[Source data — start]
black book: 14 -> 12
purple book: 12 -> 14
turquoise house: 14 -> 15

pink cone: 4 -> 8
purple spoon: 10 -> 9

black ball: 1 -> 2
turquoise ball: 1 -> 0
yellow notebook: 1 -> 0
[Source data — finish]
[Source data — start]
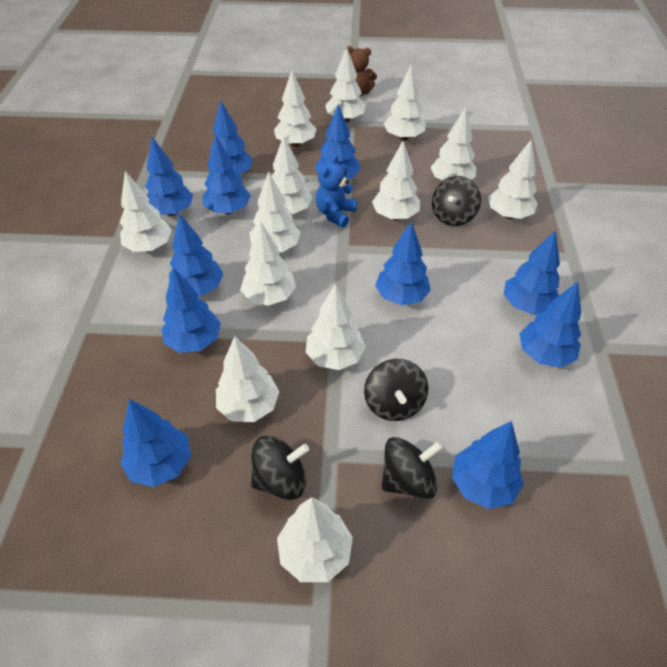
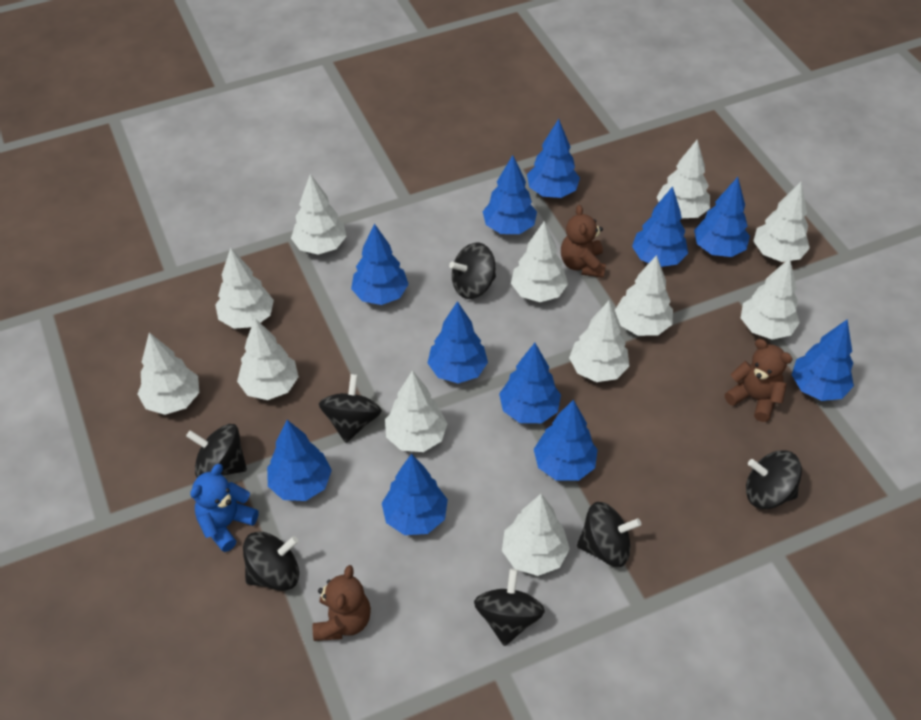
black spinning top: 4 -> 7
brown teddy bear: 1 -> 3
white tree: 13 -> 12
[Source data — finish]
What needs to be done >>
Please reproduce exactly the lines in the listing above from the one containing "pink cone: 4 -> 8" through the one containing "yellow notebook: 1 -> 0", both included, and nothing more.

Written solution >>
pink cone: 4 -> 8
purple spoon: 10 -> 9

black ball: 1 -> 2
turquoise ball: 1 -> 0
yellow notebook: 1 -> 0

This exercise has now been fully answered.